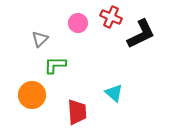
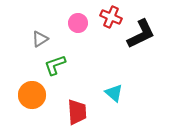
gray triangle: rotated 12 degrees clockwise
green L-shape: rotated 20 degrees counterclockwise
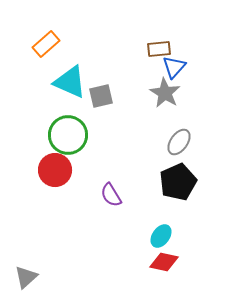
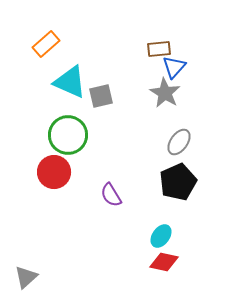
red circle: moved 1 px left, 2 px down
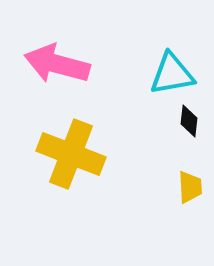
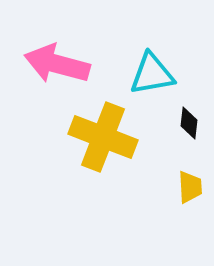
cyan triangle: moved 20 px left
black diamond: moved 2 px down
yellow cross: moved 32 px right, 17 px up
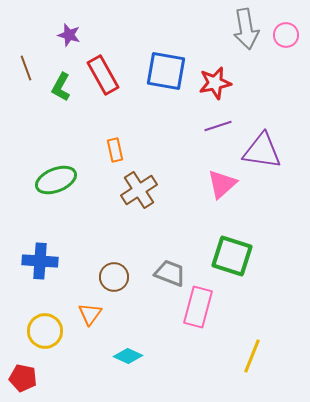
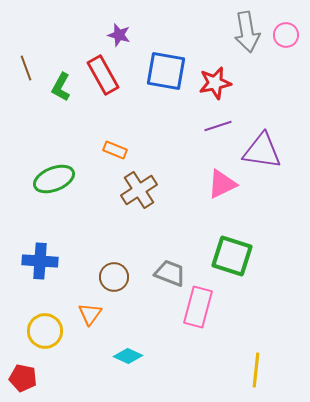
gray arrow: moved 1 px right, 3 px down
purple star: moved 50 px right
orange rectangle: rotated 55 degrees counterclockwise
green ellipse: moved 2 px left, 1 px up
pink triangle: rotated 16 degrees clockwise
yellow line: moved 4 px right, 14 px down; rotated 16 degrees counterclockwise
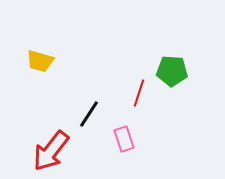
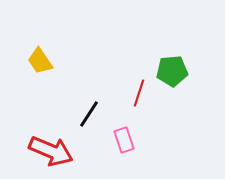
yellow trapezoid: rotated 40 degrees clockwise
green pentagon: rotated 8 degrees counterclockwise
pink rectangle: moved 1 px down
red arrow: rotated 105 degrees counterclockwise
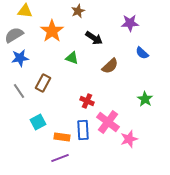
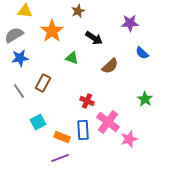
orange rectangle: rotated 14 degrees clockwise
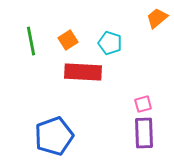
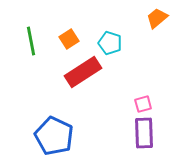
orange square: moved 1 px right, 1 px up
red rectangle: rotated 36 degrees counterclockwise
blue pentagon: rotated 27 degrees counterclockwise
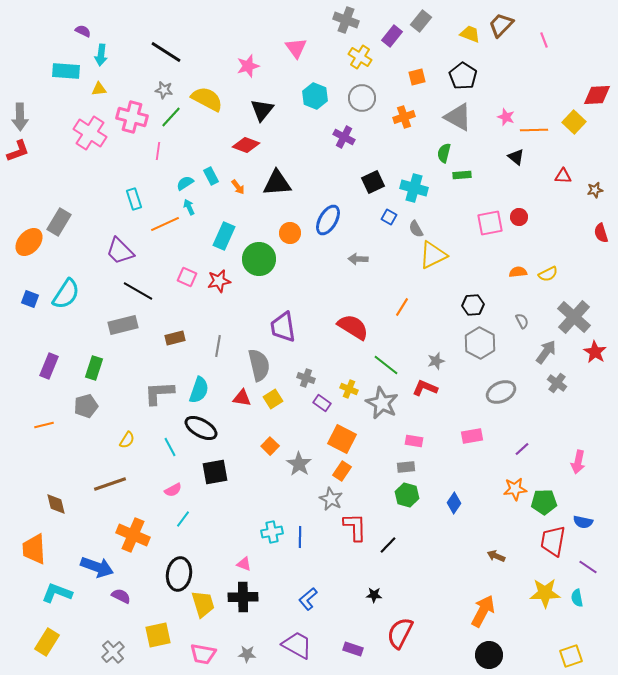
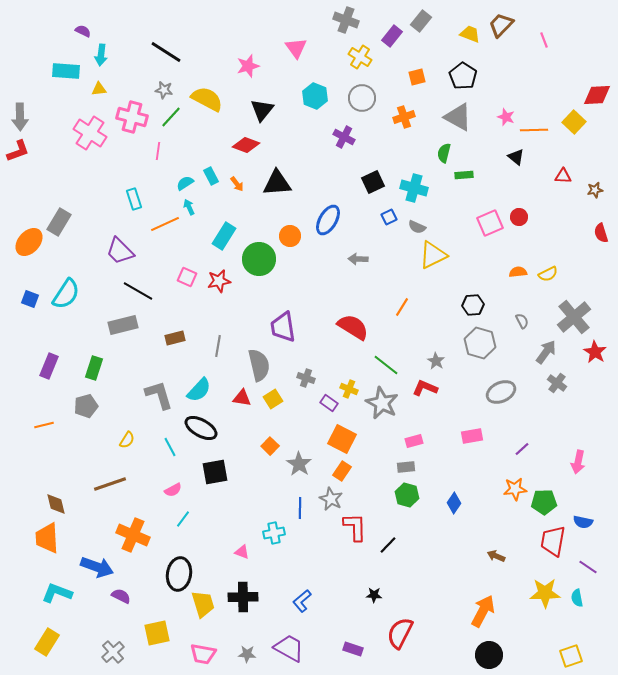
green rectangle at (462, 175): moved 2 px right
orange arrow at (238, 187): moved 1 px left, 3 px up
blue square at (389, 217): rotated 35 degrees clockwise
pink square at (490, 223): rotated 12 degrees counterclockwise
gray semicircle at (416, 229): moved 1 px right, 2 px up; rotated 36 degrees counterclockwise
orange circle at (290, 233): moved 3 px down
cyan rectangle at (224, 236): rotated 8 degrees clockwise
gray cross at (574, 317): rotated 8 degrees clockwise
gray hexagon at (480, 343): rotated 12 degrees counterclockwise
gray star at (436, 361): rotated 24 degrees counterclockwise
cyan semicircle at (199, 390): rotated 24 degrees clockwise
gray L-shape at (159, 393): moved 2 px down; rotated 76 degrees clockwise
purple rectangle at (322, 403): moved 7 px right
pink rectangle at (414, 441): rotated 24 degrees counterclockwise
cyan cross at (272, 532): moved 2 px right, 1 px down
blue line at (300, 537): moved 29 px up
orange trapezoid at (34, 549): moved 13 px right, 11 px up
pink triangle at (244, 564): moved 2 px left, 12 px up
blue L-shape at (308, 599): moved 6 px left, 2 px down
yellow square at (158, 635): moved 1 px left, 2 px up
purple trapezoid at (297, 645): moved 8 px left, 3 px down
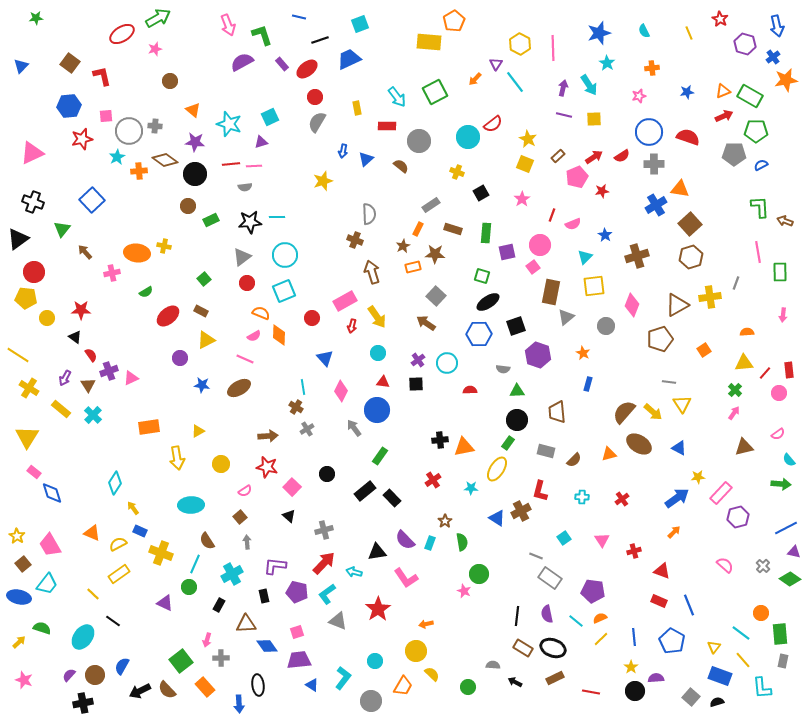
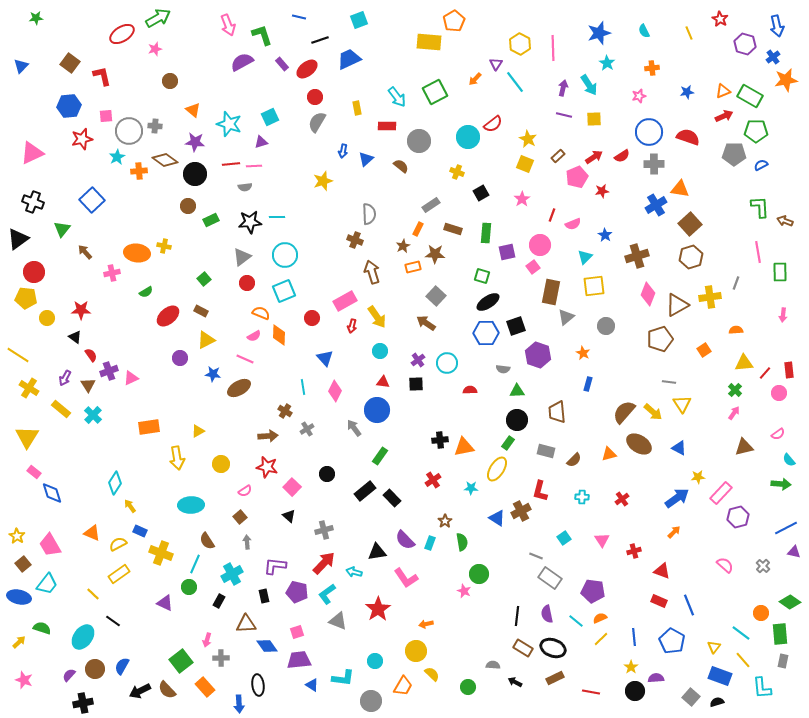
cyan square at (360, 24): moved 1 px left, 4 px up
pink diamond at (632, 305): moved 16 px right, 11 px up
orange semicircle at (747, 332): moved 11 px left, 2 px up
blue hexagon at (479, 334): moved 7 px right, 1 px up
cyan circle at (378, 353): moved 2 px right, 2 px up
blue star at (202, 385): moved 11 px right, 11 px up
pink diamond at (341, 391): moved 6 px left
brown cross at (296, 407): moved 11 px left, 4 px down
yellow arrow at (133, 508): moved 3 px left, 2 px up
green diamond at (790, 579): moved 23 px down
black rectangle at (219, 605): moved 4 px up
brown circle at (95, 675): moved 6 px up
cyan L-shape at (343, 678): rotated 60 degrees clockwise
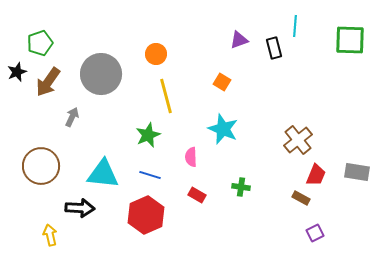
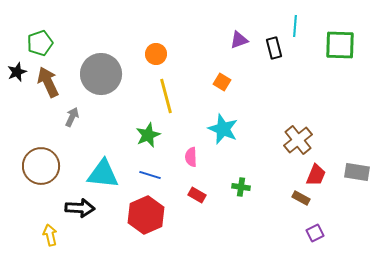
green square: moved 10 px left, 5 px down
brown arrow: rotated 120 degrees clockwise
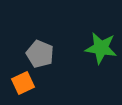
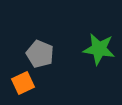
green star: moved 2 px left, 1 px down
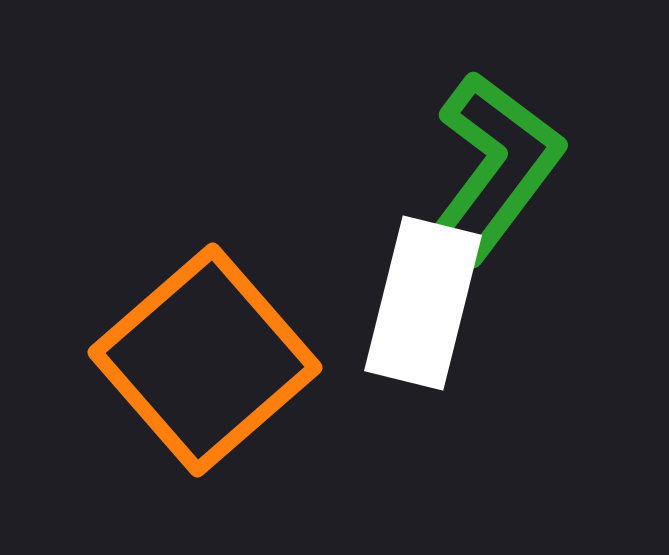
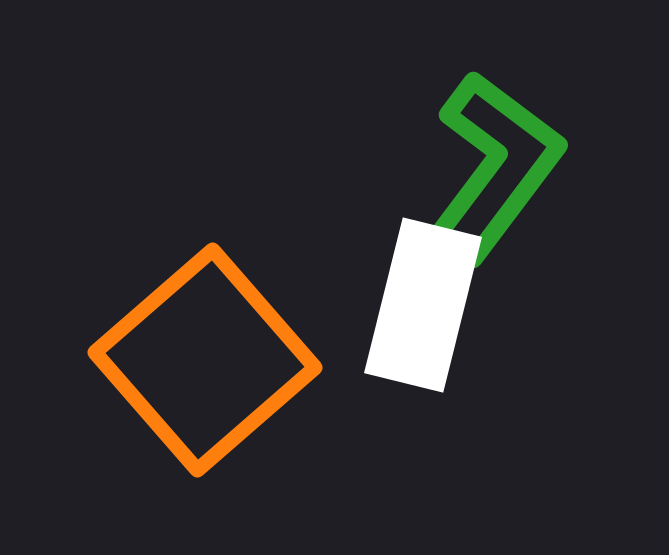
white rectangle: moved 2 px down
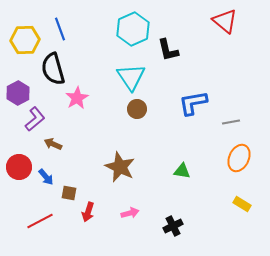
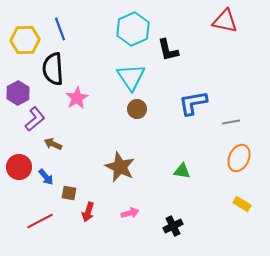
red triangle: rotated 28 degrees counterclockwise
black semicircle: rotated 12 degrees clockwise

----

• **WHAT YOU NEED TO DO**
Each line above should be returned exactly as it stands, minus any pictures.

• **RESULT OF THIS TASK**
gray triangle: rotated 12 degrees clockwise
green L-shape: rotated 20 degrees counterclockwise
red circle: moved 1 px left, 2 px down
cyan triangle: moved 20 px left
black diamond: moved 2 px down
yellow cross: moved 32 px right, 17 px up
gray arrow: moved 1 px right, 3 px down
purple star: moved 50 px right
orange rectangle: rotated 55 degrees counterclockwise
green ellipse: moved 2 px left, 1 px up
pink triangle: rotated 16 degrees clockwise
yellow line: moved 4 px right, 14 px down; rotated 16 degrees counterclockwise
yellow trapezoid: rotated 40 degrees clockwise
green pentagon: rotated 8 degrees counterclockwise
pink rectangle: moved 1 px down
red arrow: rotated 105 degrees counterclockwise
orange rectangle: rotated 14 degrees clockwise
orange square: moved 1 px right, 1 px up
red rectangle: rotated 36 degrees counterclockwise
blue pentagon: rotated 27 degrees counterclockwise
green rectangle at (462, 175): moved 2 px right
orange arrow at (238, 187): moved 1 px left, 3 px up
blue square at (389, 217): rotated 35 degrees clockwise
pink square at (490, 223): rotated 12 degrees counterclockwise
gray semicircle at (416, 229): moved 1 px right, 2 px up; rotated 36 degrees counterclockwise
orange circle at (290, 233): moved 3 px down
cyan rectangle at (224, 236): rotated 8 degrees clockwise
gray cross at (574, 317): rotated 8 degrees clockwise
gray hexagon at (480, 343): rotated 12 degrees counterclockwise
gray star at (436, 361): rotated 24 degrees counterclockwise
cyan semicircle at (199, 390): rotated 24 degrees clockwise
gray L-shape at (159, 393): moved 2 px down; rotated 76 degrees clockwise
purple rectangle at (322, 403): moved 7 px right
pink rectangle at (414, 441): rotated 24 degrees counterclockwise
cyan cross at (272, 532): moved 2 px right, 1 px down
blue line at (300, 537): moved 29 px up
orange trapezoid at (34, 549): moved 13 px right, 11 px up
pink triangle at (244, 564): moved 2 px left, 12 px up
blue L-shape at (308, 599): moved 6 px left, 2 px down
yellow square at (158, 635): moved 1 px left, 2 px up
purple trapezoid at (297, 645): moved 8 px left, 3 px down
cyan square at (360, 24): moved 1 px left, 4 px up
pink diamond at (632, 305): moved 16 px right, 11 px up
orange semicircle at (747, 332): moved 11 px left, 2 px up
blue hexagon at (479, 334): moved 7 px right, 1 px up
cyan circle at (378, 353): moved 2 px right, 2 px up
blue star at (202, 385): moved 11 px right, 11 px up
pink diamond at (341, 391): moved 6 px left
brown cross at (296, 407): moved 11 px left, 4 px down
yellow arrow at (133, 508): moved 3 px left, 2 px up
green diamond at (790, 579): moved 23 px down
black rectangle at (219, 605): moved 4 px up
brown circle at (95, 675): moved 6 px up
cyan L-shape at (343, 678): rotated 60 degrees clockwise
green square: moved 10 px left, 5 px down
brown arrow: rotated 120 degrees clockwise
green star: moved 2 px left, 1 px down
white rectangle: moved 2 px down
red triangle: rotated 28 degrees counterclockwise
black semicircle: rotated 12 degrees clockwise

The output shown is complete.